In this exercise, write out the data word for word and leave every image out.
=== GIVEN RECORDS ===
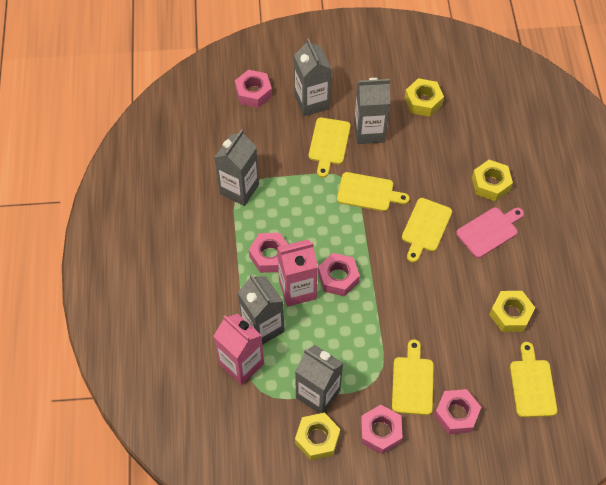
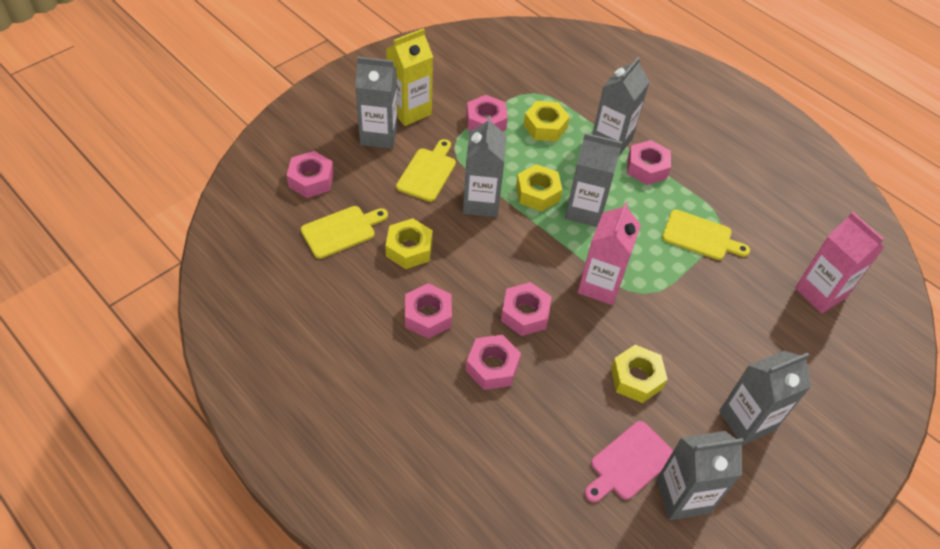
grey carton: 5 -> 6
pink nut: 5 -> 6
yellow carton: 0 -> 1
yellow cutting board: 5 -> 3

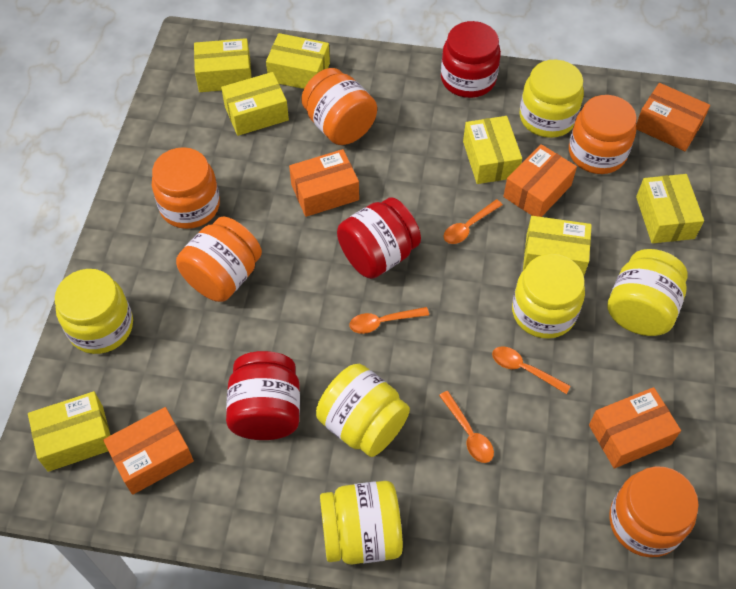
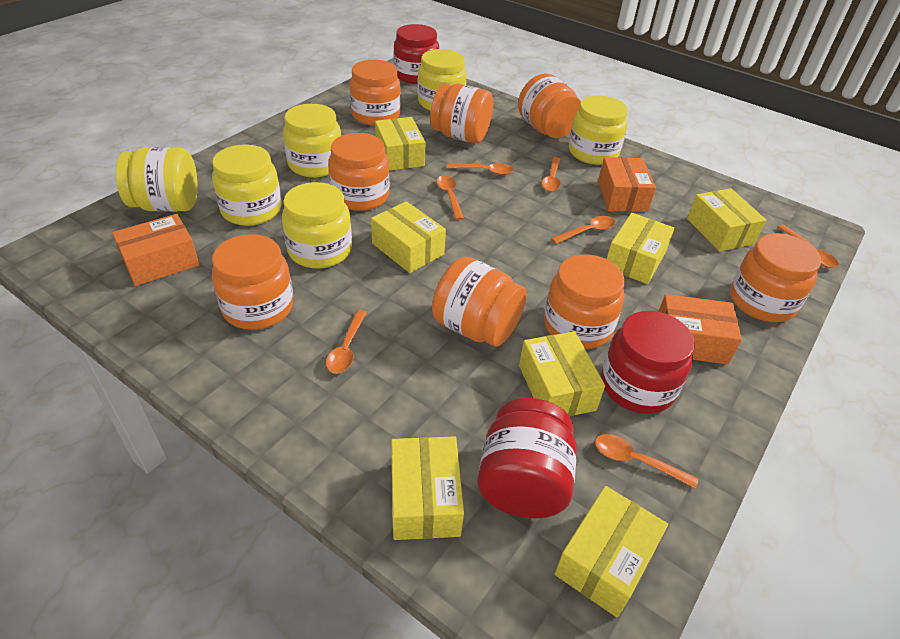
orange box: 5 -> 3
orange jar: 5 -> 8
orange spoon: 4 -> 7

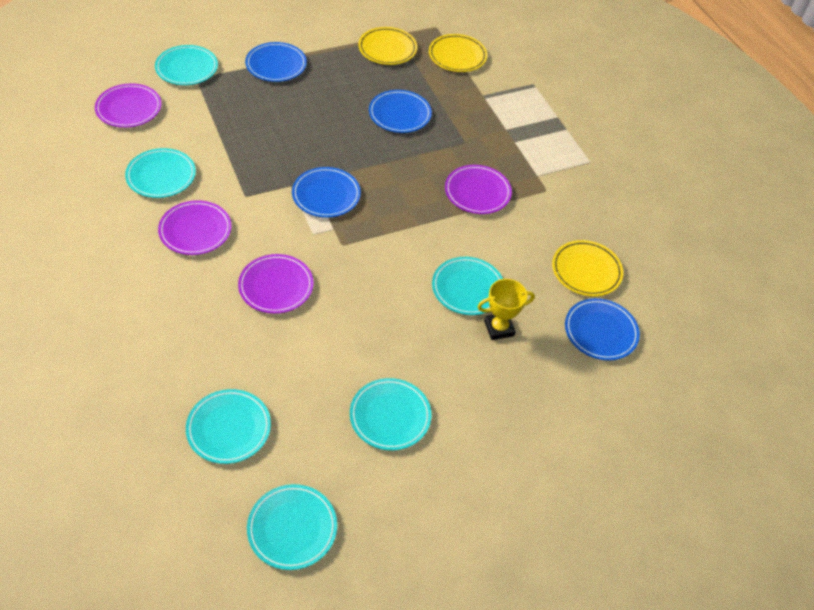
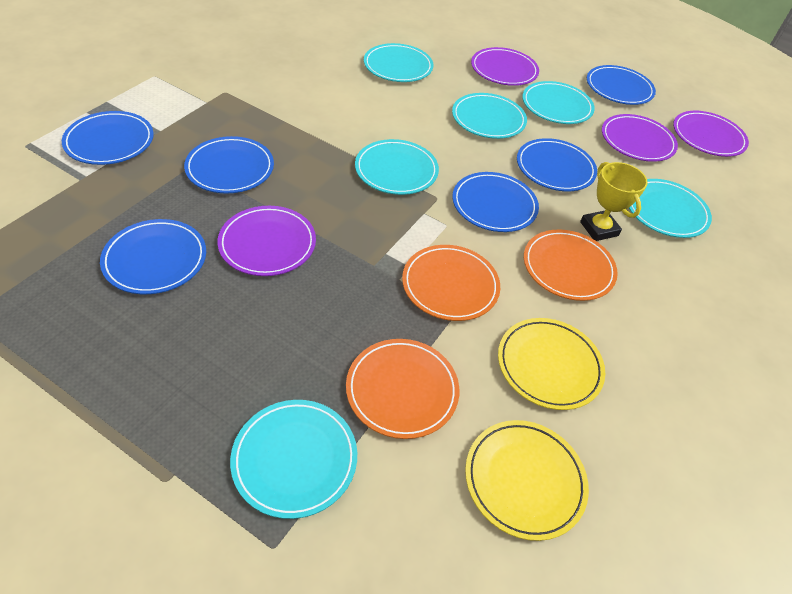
blue plate: 4 -> 6
orange plate: 0 -> 3
yellow plate: 3 -> 2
===
■ TASK RESULT
grey carton: 5 -> 6
pink nut: 5 -> 6
yellow carton: 0 -> 1
yellow cutting board: 5 -> 3

orange box: 5 -> 3
orange jar: 5 -> 8
orange spoon: 4 -> 7

blue plate: 4 -> 6
orange plate: 0 -> 3
yellow plate: 3 -> 2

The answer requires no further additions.